#### What you are asked to do
Copy out each line of the entries where the word "none" is present.

[Exercise materials]

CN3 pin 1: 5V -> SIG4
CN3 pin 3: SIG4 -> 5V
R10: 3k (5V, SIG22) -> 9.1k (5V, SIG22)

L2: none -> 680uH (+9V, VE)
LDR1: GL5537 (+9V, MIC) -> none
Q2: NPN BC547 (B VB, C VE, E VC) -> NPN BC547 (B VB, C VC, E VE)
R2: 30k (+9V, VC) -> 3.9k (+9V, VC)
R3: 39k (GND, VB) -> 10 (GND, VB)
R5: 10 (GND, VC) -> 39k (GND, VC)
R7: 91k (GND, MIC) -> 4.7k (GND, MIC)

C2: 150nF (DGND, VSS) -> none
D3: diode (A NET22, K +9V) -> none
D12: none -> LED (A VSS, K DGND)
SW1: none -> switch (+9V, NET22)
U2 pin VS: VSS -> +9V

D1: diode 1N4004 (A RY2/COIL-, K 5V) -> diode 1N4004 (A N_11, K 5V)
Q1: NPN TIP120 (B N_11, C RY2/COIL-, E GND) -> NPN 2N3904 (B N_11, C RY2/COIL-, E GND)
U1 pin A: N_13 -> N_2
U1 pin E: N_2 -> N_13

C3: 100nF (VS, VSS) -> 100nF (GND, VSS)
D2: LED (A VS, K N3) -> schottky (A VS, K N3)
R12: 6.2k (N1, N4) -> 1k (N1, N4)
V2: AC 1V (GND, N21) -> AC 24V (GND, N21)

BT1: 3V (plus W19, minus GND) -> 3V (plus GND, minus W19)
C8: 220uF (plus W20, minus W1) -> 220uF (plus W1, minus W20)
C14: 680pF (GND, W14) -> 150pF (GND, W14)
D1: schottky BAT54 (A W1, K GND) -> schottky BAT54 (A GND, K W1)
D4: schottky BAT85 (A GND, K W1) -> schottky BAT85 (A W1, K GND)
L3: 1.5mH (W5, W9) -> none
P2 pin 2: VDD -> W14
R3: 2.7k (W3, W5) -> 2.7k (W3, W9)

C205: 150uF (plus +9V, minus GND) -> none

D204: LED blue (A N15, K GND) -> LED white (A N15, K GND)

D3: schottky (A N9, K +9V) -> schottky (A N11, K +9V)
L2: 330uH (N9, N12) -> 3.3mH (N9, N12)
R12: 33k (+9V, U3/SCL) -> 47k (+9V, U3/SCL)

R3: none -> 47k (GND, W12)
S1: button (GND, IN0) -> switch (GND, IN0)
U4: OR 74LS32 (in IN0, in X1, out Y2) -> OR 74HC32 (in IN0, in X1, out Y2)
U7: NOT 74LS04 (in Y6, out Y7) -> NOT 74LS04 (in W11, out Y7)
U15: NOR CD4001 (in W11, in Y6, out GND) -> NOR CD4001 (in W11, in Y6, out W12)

[/Exercise materials]

#### Exercise output
L2: none -> 680uH (+9V, VE)
LDR1: GL5537 (+9V, MIC) -> none
C2: 150nF (DGND, VSS) -> none
D3: diode (A NET22, K +9V) -> none
D12: none -> LED (A VSS, K DGND)
SW1: none -> switch (+9V, NET22)
L3: 1.5mH (W5, W9) -> none
C205: 150uF (plus +9V, minus GND) -> none
R3: none -> 47k (GND, W12)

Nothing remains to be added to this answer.